## Input for this task
--------------------------------------------------

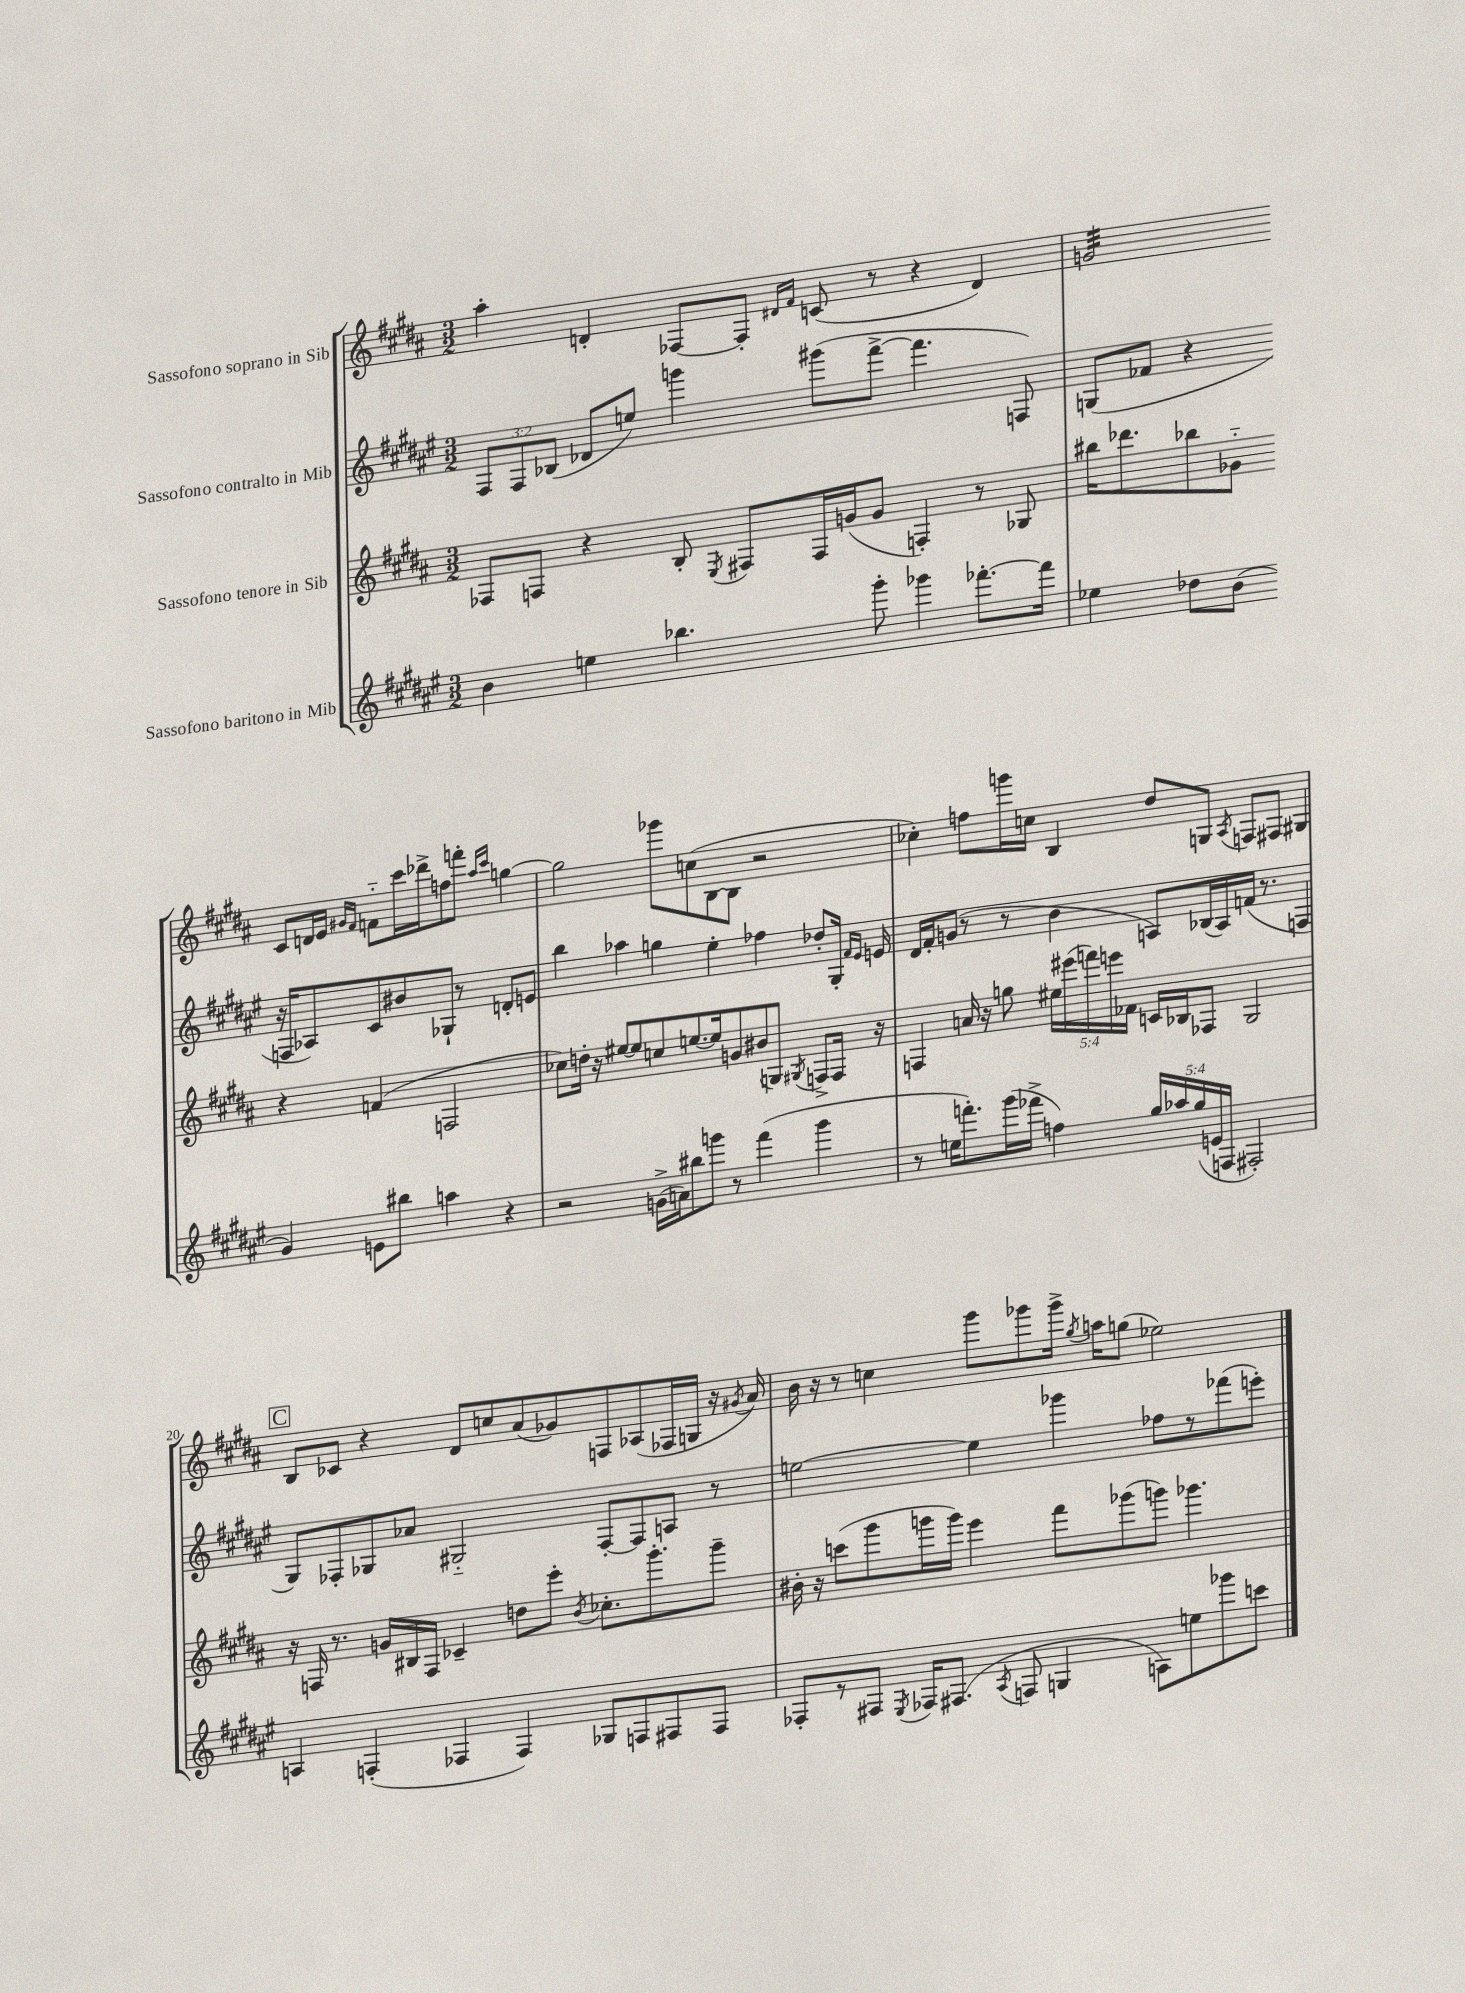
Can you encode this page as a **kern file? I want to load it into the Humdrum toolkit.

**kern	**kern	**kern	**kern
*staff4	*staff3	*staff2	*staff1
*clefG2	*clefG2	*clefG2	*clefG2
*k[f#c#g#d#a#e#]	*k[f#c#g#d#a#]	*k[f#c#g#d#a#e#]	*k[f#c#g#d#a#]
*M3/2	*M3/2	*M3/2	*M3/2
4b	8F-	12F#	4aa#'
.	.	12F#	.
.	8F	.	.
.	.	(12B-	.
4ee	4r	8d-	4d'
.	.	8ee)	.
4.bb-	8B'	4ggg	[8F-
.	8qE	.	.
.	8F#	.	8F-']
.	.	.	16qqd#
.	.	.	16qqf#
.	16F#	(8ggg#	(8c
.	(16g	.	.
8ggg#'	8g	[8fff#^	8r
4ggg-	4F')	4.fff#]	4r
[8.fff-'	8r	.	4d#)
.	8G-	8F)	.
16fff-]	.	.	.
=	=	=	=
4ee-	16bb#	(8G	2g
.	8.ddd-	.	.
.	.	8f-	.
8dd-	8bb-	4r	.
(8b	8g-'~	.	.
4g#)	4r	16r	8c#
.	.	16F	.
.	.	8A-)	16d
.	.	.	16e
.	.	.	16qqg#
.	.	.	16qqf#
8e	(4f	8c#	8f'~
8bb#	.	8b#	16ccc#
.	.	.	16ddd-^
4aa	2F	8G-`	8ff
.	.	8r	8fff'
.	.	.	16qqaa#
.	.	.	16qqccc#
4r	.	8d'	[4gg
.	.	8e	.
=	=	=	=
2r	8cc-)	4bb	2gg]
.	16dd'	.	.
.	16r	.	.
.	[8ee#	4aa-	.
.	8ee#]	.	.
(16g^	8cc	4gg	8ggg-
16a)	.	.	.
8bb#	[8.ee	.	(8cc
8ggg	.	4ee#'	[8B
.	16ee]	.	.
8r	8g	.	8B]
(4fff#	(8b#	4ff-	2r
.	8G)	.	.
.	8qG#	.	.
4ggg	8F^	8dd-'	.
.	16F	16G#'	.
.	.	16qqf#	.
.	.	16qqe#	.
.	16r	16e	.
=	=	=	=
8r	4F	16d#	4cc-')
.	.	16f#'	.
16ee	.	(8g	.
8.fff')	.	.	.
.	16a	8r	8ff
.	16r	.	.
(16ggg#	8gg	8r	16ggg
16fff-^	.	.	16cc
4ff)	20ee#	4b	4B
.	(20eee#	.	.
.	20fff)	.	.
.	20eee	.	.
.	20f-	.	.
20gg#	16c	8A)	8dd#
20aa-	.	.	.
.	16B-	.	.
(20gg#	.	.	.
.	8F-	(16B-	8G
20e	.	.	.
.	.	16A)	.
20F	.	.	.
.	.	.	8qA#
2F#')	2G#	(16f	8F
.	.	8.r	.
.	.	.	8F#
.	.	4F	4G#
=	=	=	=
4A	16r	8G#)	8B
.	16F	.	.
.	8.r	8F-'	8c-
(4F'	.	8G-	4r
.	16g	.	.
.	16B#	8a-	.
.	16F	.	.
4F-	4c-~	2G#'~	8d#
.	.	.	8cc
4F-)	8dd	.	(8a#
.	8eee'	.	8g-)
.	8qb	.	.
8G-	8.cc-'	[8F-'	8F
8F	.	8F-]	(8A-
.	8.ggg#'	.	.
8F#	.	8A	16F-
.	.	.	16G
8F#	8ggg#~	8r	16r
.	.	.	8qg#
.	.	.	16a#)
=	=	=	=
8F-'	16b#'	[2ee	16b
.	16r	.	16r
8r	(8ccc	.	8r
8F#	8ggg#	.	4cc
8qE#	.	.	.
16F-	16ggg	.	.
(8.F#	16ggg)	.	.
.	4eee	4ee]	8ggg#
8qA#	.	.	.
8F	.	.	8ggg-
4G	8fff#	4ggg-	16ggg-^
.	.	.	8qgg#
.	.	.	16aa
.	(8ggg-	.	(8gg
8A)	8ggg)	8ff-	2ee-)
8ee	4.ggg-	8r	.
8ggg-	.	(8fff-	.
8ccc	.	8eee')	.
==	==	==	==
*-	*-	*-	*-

--------------------------------------------------

## Short exercise
Copy out every line of the entries above without changing anything, and leave the pictures out of your answer.

## Task result
Can you encode this page as a **kern file? I want to load it into the Humdrum toolkit.

**kern	**kern	**kern	**kern
*staff4	*staff3	*staff2	*staff1
*clefG2	*clefG2	*clefG2	*clefG2
*k[f#c#g#d#a#e#]	*k[f#c#g#d#a#]	*k[f#c#g#d#a#e#]	*k[f#c#g#d#a#]
*M3/2	*M3/2	*M3/2	*M3/2
4b	8F-	12F#	4aa#'
.	.	12F#	.
.	8F	.	.
.	.	(12B-	.
4ee	4r	8d-	4d'
.	.	8ee)	.
4.bb-	8B'	4ggg	[8F-
.	8qE	.	.
.	8F#	.	8F-']
.	.	.	16qqd#
.	.	.	16qqf#
.	16F#	(8ggg#	(8c
.	(16g	.	.
8ggg#'	8g	[8fff#^	8r
4ggg-	4F')	4.fff#]	4r
[8.fff-'	8r	.	4d#)
.	8G-	8F)	.
16fff-]	.	.	.
=	=	=	=
4ee-	16bb#	(8G	2g
.	8.ddd-	.	.
.	.	8f-	.
8dd-	8bb-	4r	.
(8b	8g-'~	.	.
4g#)	4r	16r	8c#
.	.	16F	.
.	.	8A-)	16d
.	.	.	16e
.	.	.	16qqg#
.	.	.	16qqf#
8e	(4f	8c#	8f'~
8bb#	.	8b#	16ccc#
.	.	.	16ddd-^
4aa	2F	8G-`	8ff
.	.	8r	8fff'
.	.	.	16qqaa#
.	.	.	16qqccc#
4r	.	8d'	[4gg
.	.	8e	.
=	=	=	=
2r	8cc-)	4bb	2gg]
.	16dd'	.	.
.	16r	.	.
.	[8ee#	4aa-	.
.	8ee#]	.	.
(16g^	8cc	4gg	8ggg-
16a)	.	.	.
8bb#	[8.ee	.	(8cc
8ggg	.	4ee#'	[8B
.	16ee]	.	.
8r	8g	.	8B]
(4fff#	(8b#	4ff-	2r
.	8G)	.	.
.	8qG#	.	.
4ggg	8F^	8dd-'	.
.	16F	16G#'	.
.	.	16qqf#	.
.	.	16qqe#	.
.	16r	16e	.
=	=	=	=
8r	4F	16d#	4cc-')
.	.	16f#'	.
16ee	.	(8g	.
8.fff')	.	.	.
.	16a	8r	8ff
.	16r	.	.
(16ggg#	8gg	8r	16ggg
16fff-^	.	.	16cc
4ff)	20ee#	4b	4B
.	(20eee#	.	.
.	20fff)	.	.
.	20eee	.	.
.	20f-	.	.
20gg#	16c	8A)	8dd#
20aa-	.	.	.
.	16B-	.	.
(20gg#	.	.	.
.	8F-	(16B-	8G
20e	.	.	.
.	.	16A)	.
20F	.	.	.
.	.	.	8qA#
2F#')	2G#	(16f	8F
.	.	8.r	.
.	.	.	8F#
.	.	4F	4G#
=	=	=	=
4A	16r	8G#)	8B
.	16F	.	.
.	8.r	8F-'	8c-
(4F'	.	8G-	4r
.	16g	.	.
.	16B#	8a-	.
.	16F	.	.
4F-	4c-~	2G#'~	8d#
.	.	.	8cc
4F-)	8dd	.	(8a#
.	8eee'	.	8g-)
.	8qb	.	.
8G-	8.cc-'	[8F-'	8F
8F	.	8F-]	(8A-
.	8.ggg#'	.	.
8F#	.	8A	16F-
.	.	.	16G
8F#	8ggg#~	8r	16r
.	.	.	8qg#
.	.	.	16a#)
=	=	=	=
8F-'	16b#'	[2ee	16b
.	16r	.	16r
8r	(8ccc	.	8r
8F#	8ggg#	.	4cc
8qE#	.	.	.
16F-	16ggg	.	.
(8.F#	16ggg)	.	.
.	4eee	4ee]	8ggg#
8qA#	.	.	.
8F	.	.	8ggg-
4G	8fff#	4ggg-	16ggg-^
.	.	.	8qgg#
.	.	.	16aa
.	(8ggg-	.	(8gg
8A)	8ggg)	8ff-	2ee-)
8ee	4.ggg-	8r	.
8ggg-	.	(8fff-	.
8ccc	.	8eee')	.
==	==	==	==
*-	*-	*-	*-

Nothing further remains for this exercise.